# [What the task requires]
Please make an exact transcription of the records, keeping the pictures out of it.

# [Supplied information]
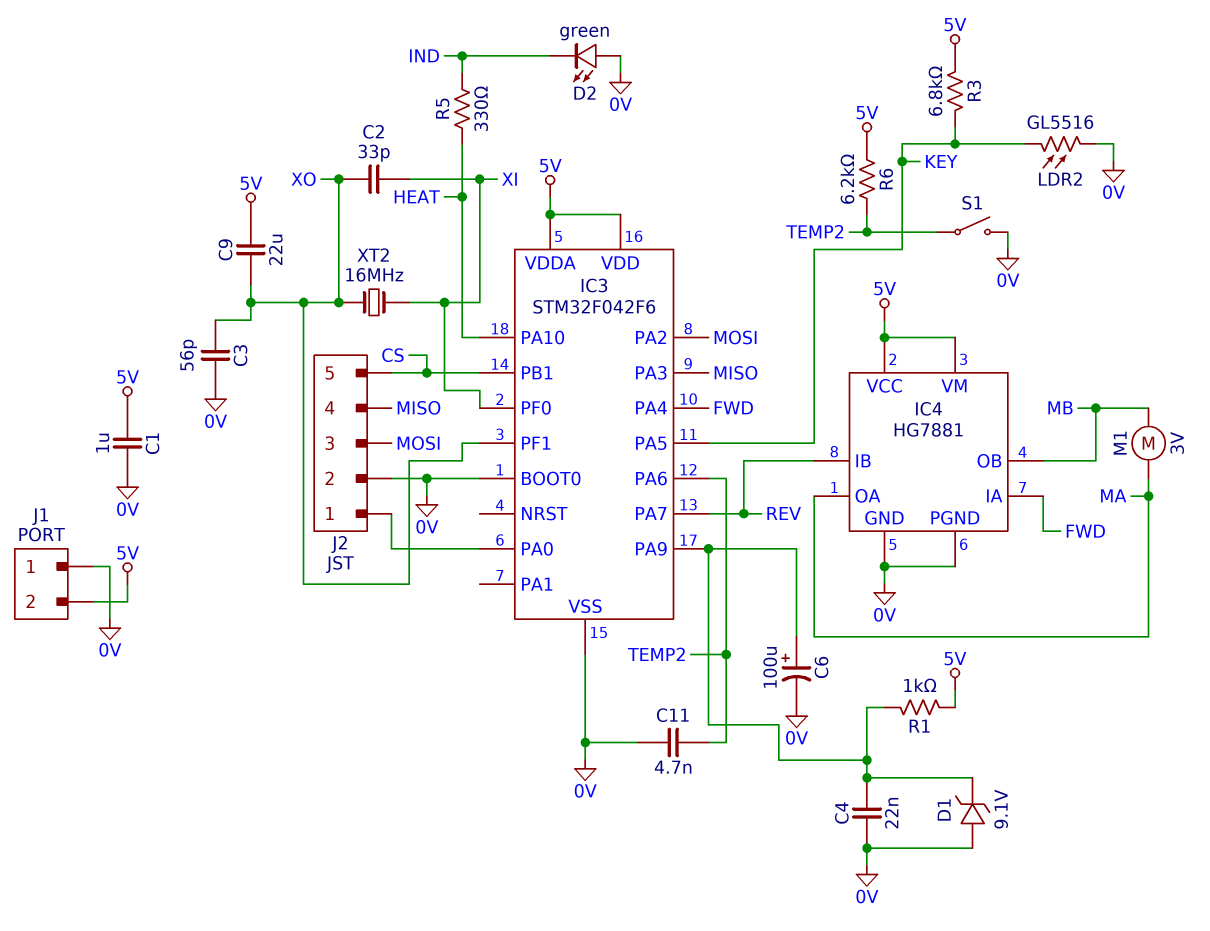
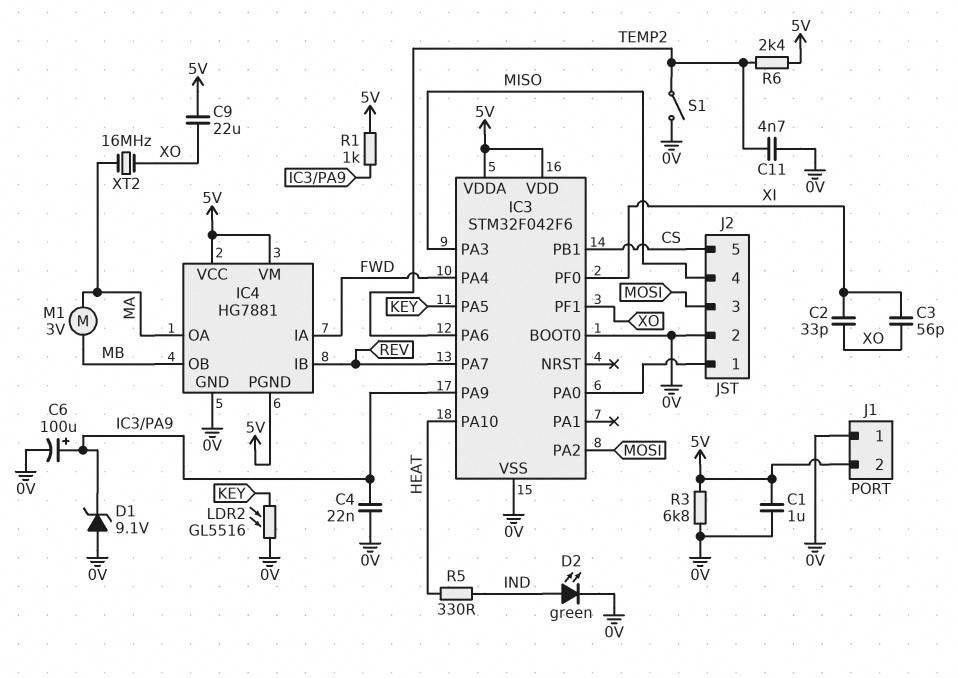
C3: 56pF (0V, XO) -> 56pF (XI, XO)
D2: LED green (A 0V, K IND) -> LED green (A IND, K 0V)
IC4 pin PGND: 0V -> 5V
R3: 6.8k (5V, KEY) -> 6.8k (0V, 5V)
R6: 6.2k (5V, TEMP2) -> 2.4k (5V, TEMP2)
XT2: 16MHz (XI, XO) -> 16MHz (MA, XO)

# [The completed task]
C3: 56pF (0V, XO) -> 56pF (XI, XO)
D2: LED green (A 0V, K IND) -> LED green (A IND, K 0V)
IC4 pin PGND: 0V -> 5V
R3: 6.8k (5V, KEY) -> 6.8k (0V, 5V)
R6: 6.2k (5V, TEMP2) -> 2.4k (5V, TEMP2)
XT2: 16MHz (XI, XO) -> 16MHz (MA, XO)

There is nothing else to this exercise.